--- INSTRUCTIONS TO FOLLOW ---
Report, in full, each line of the items below that contains the word "viewed".
# # # #
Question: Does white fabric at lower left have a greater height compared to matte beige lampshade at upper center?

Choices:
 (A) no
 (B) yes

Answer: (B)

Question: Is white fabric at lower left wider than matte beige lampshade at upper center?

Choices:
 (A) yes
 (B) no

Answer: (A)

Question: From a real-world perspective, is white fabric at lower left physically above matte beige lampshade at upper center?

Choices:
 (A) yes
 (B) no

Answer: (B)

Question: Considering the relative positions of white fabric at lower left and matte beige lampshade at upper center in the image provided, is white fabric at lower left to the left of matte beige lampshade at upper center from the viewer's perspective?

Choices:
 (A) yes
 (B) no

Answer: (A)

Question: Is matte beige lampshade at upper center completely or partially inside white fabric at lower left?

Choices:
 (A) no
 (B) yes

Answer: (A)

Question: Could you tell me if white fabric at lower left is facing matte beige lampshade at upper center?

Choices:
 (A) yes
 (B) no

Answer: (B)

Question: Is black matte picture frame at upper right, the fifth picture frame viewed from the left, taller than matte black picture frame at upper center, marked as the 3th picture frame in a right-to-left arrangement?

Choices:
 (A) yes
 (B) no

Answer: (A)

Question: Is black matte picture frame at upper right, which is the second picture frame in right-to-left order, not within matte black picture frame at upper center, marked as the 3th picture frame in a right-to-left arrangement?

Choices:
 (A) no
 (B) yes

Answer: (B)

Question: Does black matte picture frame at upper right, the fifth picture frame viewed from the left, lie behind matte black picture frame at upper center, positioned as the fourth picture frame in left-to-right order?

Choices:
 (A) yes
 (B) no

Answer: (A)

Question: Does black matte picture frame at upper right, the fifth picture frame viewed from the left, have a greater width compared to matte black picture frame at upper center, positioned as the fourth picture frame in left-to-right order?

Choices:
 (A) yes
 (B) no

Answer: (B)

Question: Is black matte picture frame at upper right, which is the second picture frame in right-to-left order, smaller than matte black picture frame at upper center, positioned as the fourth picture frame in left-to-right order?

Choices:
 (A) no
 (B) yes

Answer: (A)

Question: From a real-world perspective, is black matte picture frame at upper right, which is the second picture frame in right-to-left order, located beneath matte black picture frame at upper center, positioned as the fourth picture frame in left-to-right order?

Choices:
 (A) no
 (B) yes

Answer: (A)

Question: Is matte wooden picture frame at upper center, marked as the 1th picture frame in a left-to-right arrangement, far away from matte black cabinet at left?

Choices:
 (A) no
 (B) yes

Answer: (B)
# # # #
--- FINAL RESULT ---
Question: Is black matte picture frame at upper right, the fifth picture frame viewed from the left, taller than matte black picture frame at upper center, marked as the 3th picture frame in a right-to-left arrangement?
Question: Does black matte picture frame at upper right, the fifth picture frame viewed from the left, lie behind matte black picture frame at upper center, positioned as the fourth picture frame in left-to-right order?
Question: Does black matte picture frame at upper right, the fifth picture frame viewed from the left, have a greater width compared to matte black picture frame at upper center, positioned as the fourth picture frame in left-to-right order?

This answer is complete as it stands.